■ TASK STATEMENT:
Write out exactly the lines from the one containing "TFT pin SCK: A0 -> D2" to the end of the material, both ends included, and nothing else. Leave pictures out.

MATERIALS PROVIDED: Begin

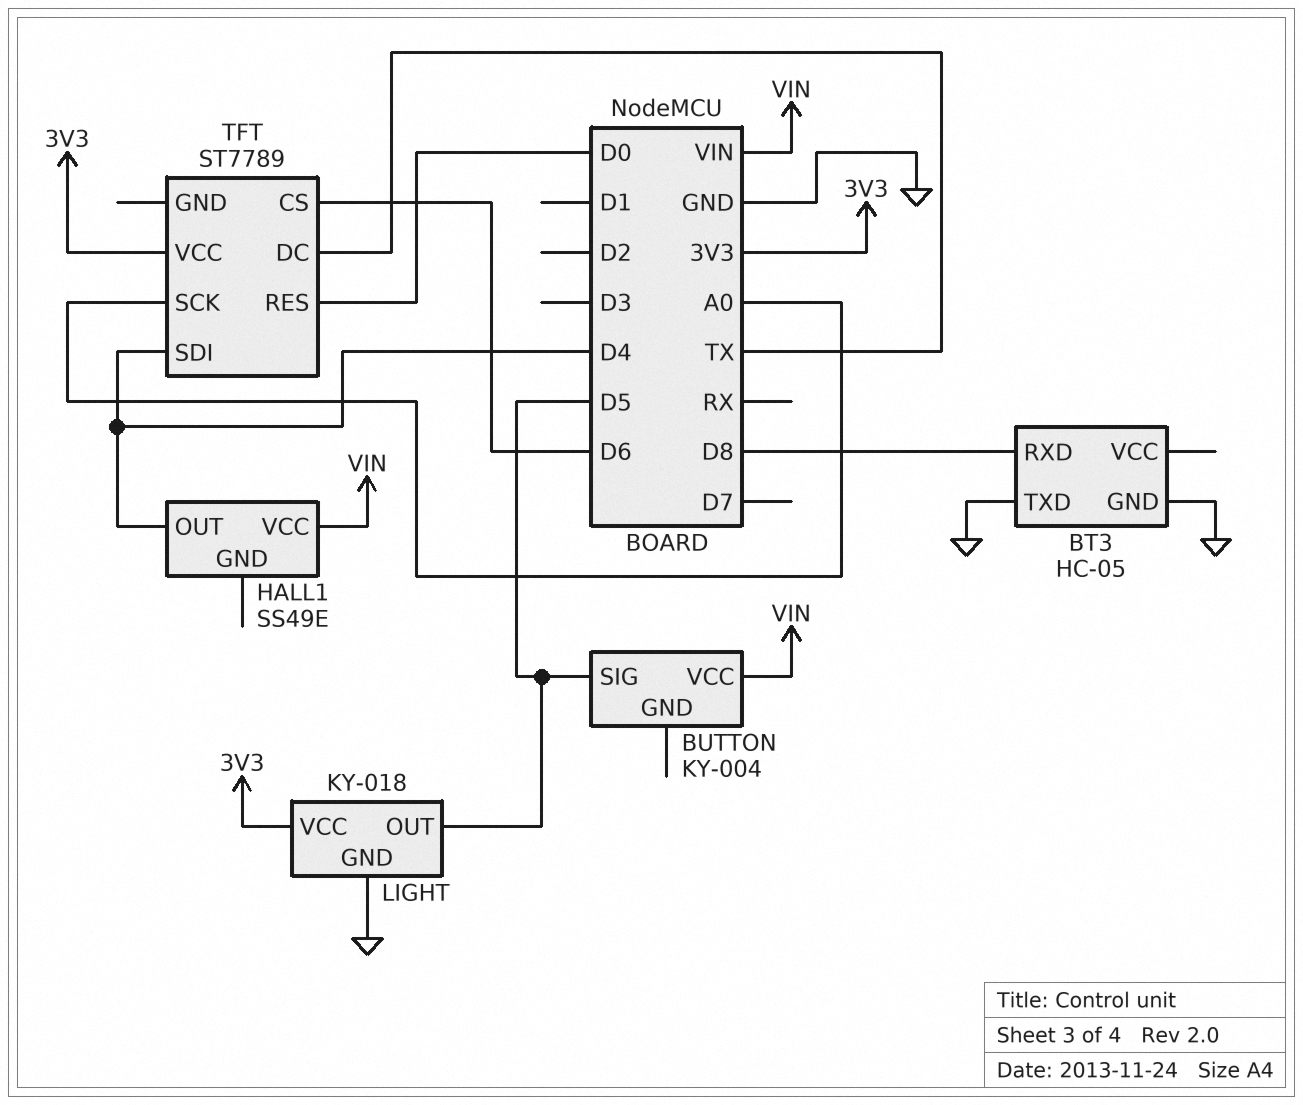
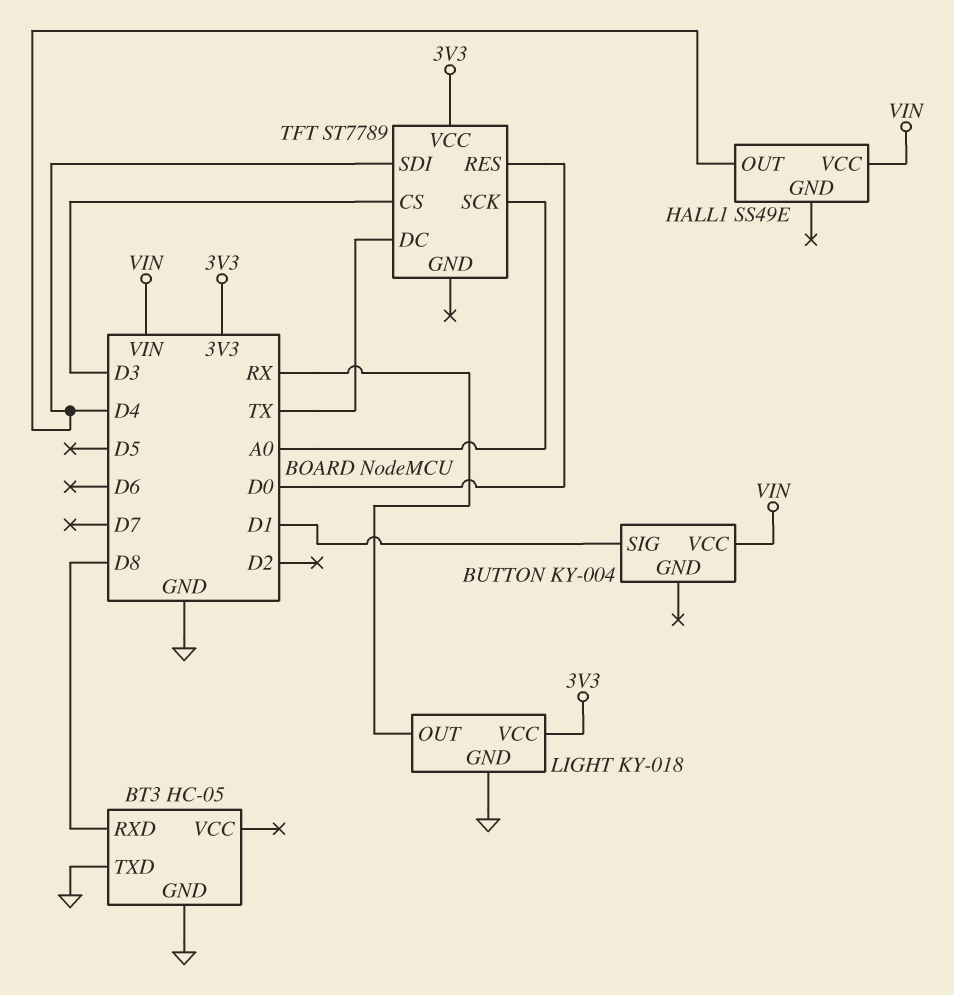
BUTTON pin SIG: D5 -> D1
LIGHT pin OUT: D5 -> RX
TFT pin CS: D6 -> D3

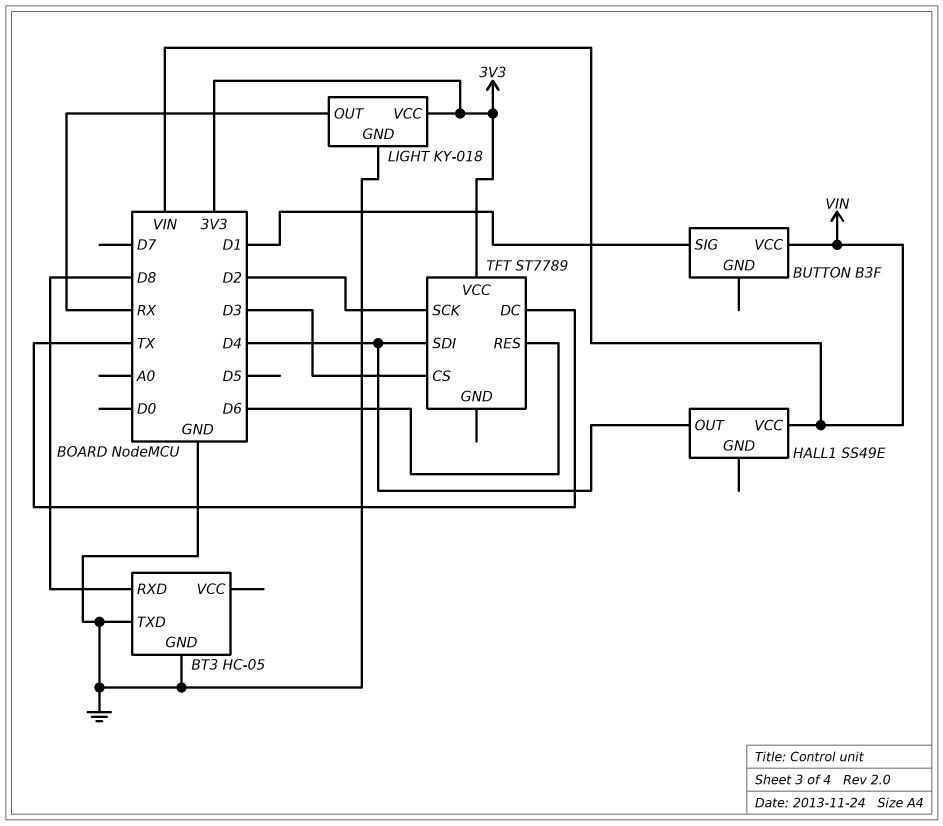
BUTTON: KY-004 -> B3F
TFT pin RES: D0 -> D6
TFT pin SCK: A0 -> D2

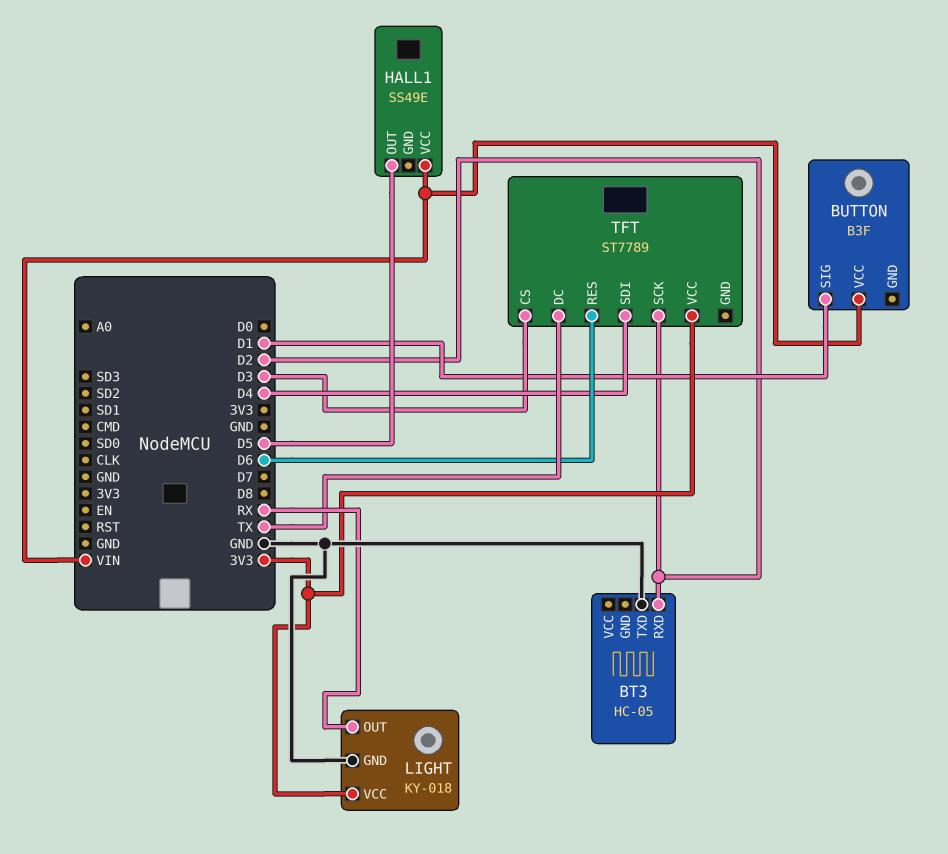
BT3 pin GND: GND -> none
BT3 pin RXD: D8 -> D2
HALL1 pin OUT: D4 -> D5

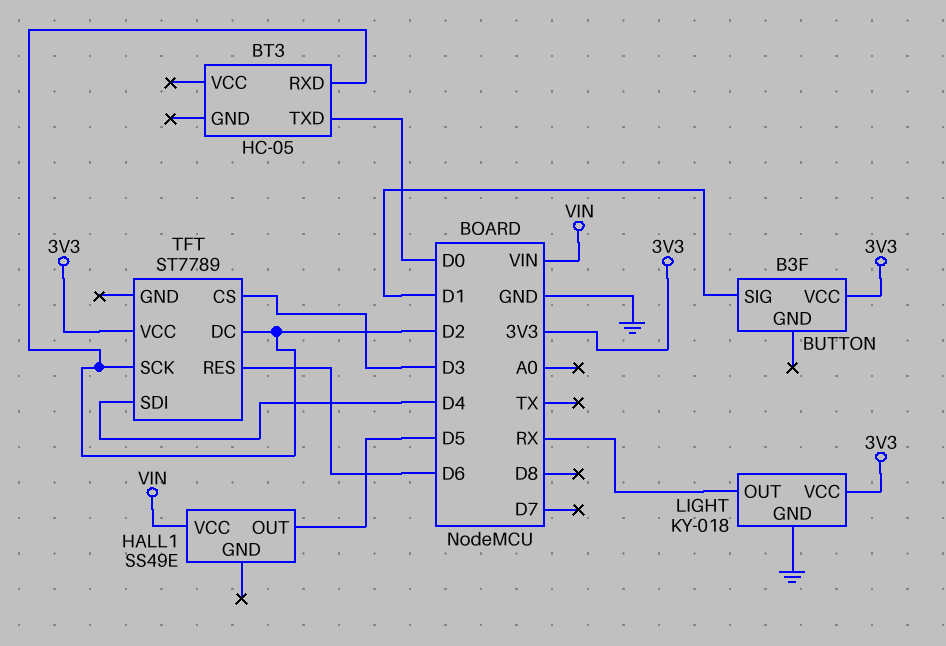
BT3 pin TXD: GND -> D0
BUTTON pin VCC: VIN -> 3V3
TFT pin DC: TX -> D2

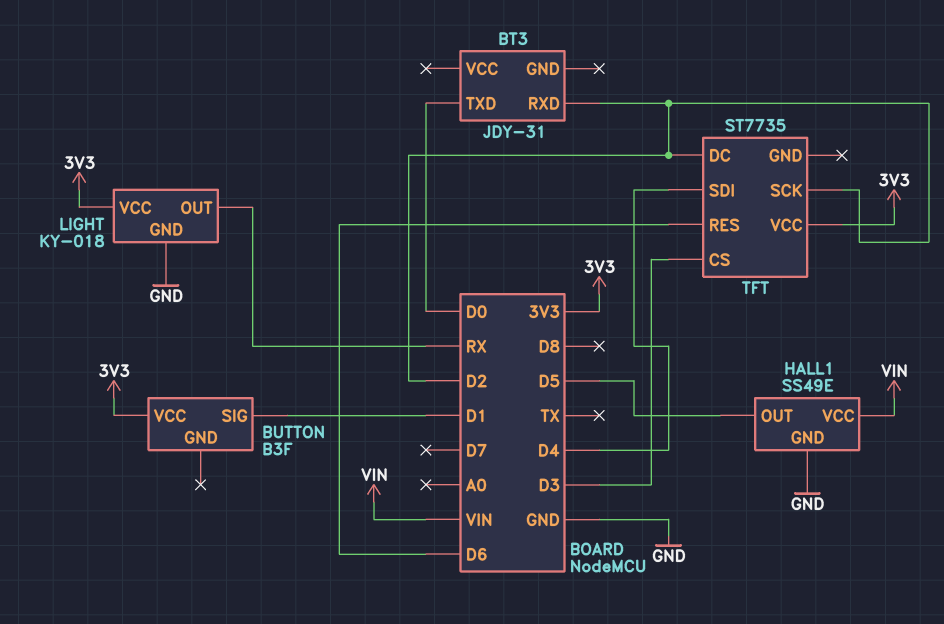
BT3: HC-05 -> JDY-31
HALL1 pin GND: none -> GND
TFT: ST7789 -> ST7735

MATERIALS PROVIDED: End

■ RESULT OF THIS EXERCISE:
TFT pin SCK: A0 -> D2

BT3 pin GND: GND -> none
BT3 pin RXD: D8 -> D2
HALL1 pin OUT: D4 -> D5

BT3 pin TXD: GND -> D0
BUTTON pin VCC: VIN -> 3V3
TFT pin DC: TX -> D2

BT3: HC-05 -> JDY-31
HALL1 pin GND: none -> GND
TFT: ST7789 -> ST7735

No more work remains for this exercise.